→ Set problem:
Copy out every line of the records below word for word, leaving out the picture markers.
BEGIN Record excerpts
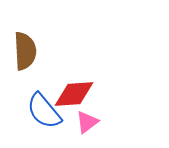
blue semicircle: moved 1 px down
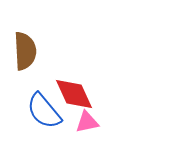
red diamond: rotated 69 degrees clockwise
pink triangle: rotated 25 degrees clockwise
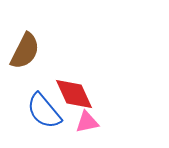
brown semicircle: rotated 30 degrees clockwise
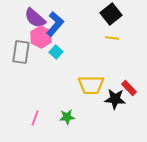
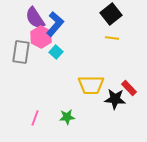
purple semicircle: rotated 15 degrees clockwise
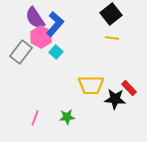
gray rectangle: rotated 30 degrees clockwise
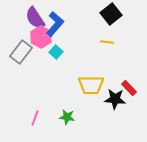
yellow line: moved 5 px left, 4 px down
green star: rotated 14 degrees clockwise
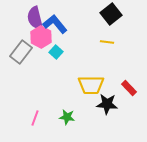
purple semicircle: rotated 20 degrees clockwise
blue L-shape: rotated 80 degrees counterclockwise
black star: moved 8 px left, 5 px down
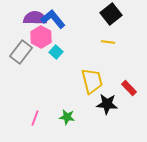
purple semicircle: rotated 105 degrees clockwise
blue L-shape: moved 2 px left, 5 px up
yellow line: moved 1 px right
yellow trapezoid: moved 1 px right, 4 px up; rotated 104 degrees counterclockwise
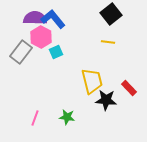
cyan square: rotated 24 degrees clockwise
black star: moved 1 px left, 4 px up
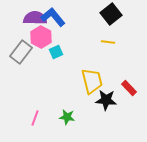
blue L-shape: moved 2 px up
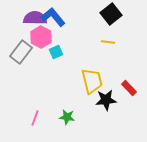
black star: rotated 10 degrees counterclockwise
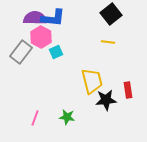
blue L-shape: moved 1 px down; rotated 135 degrees clockwise
red rectangle: moved 1 px left, 2 px down; rotated 35 degrees clockwise
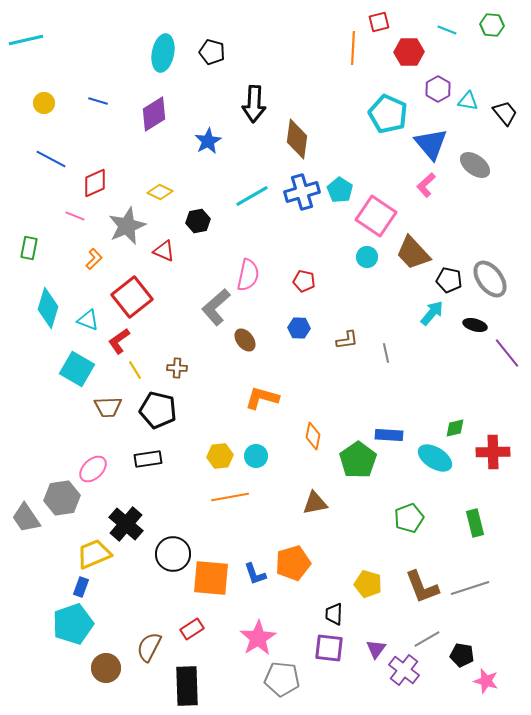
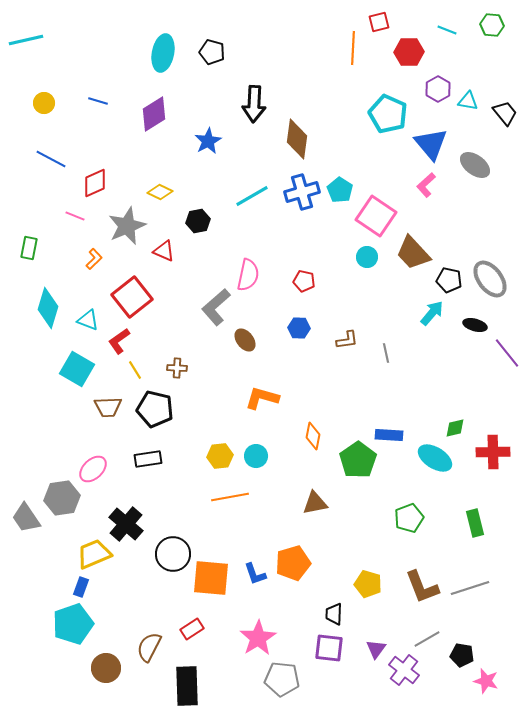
black pentagon at (158, 410): moved 3 px left, 1 px up
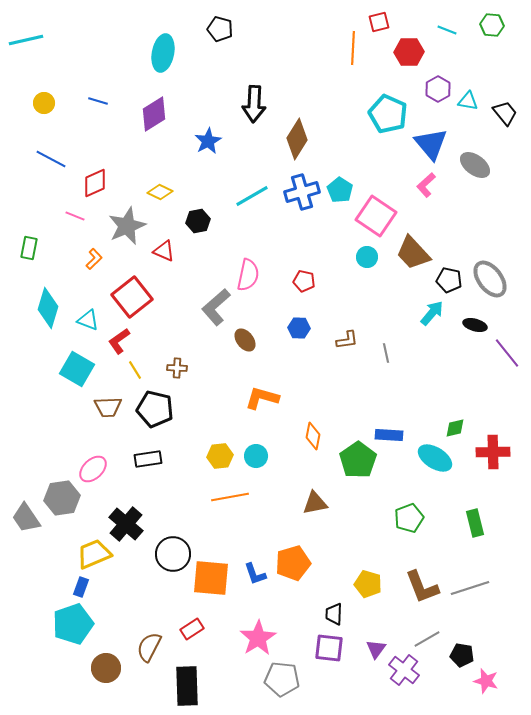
black pentagon at (212, 52): moved 8 px right, 23 px up
brown diamond at (297, 139): rotated 24 degrees clockwise
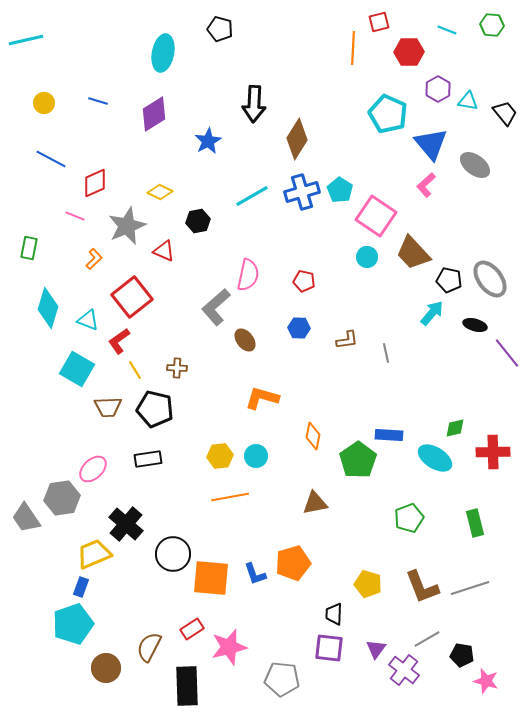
pink star at (258, 638): moved 29 px left, 9 px down; rotated 18 degrees clockwise
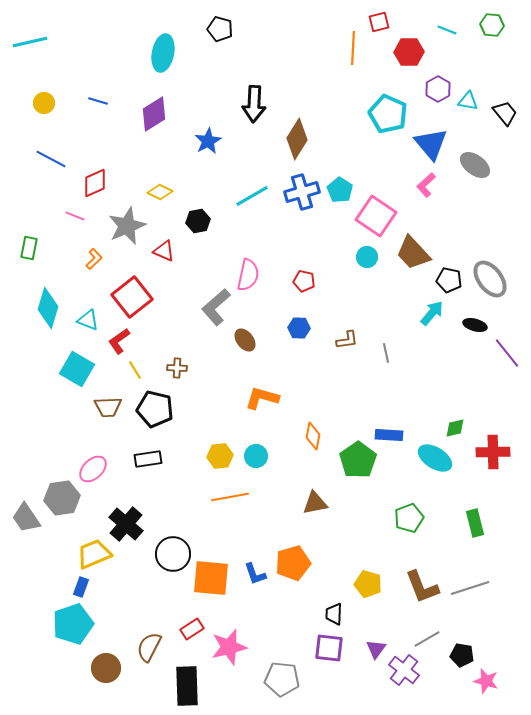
END Record excerpts
→ In response:
blue semicircle: moved 1 px down
red diamond: rotated 69 degrees clockwise
pink triangle: rotated 25 degrees clockwise
brown semicircle: rotated 30 degrees clockwise
purple semicircle: rotated 15 degrees clockwise
gray rectangle: rotated 30 degrees clockwise
yellow line: moved 5 px left, 4 px down
green star: rotated 14 degrees clockwise
purple semicircle: rotated 20 degrees clockwise
blue L-shape: rotated 80 degrees counterclockwise
black star: moved 8 px left, 5 px down
purple semicircle: rotated 105 degrees clockwise
blue L-shape: moved 2 px left, 5 px up
yellow line: moved 1 px right
yellow trapezoid: moved 1 px right, 4 px up; rotated 104 degrees counterclockwise
cyan square: rotated 24 degrees clockwise
black star: moved 1 px left, 4 px up
blue L-shape: moved 2 px up
black star: rotated 10 degrees counterclockwise
blue L-shape: moved 1 px down; rotated 135 degrees clockwise
red rectangle: moved 1 px left, 2 px down; rotated 35 degrees clockwise
black pentagon at (158, 410): moved 3 px left, 1 px up
black pentagon at (212, 52): moved 8 px right, 23 px up
brown diamond at (297, 139): rotated 24 degrees clockwise
pink star at (258, 638): moved 29 px left, 9 px down; rotated 18 degrees clockwise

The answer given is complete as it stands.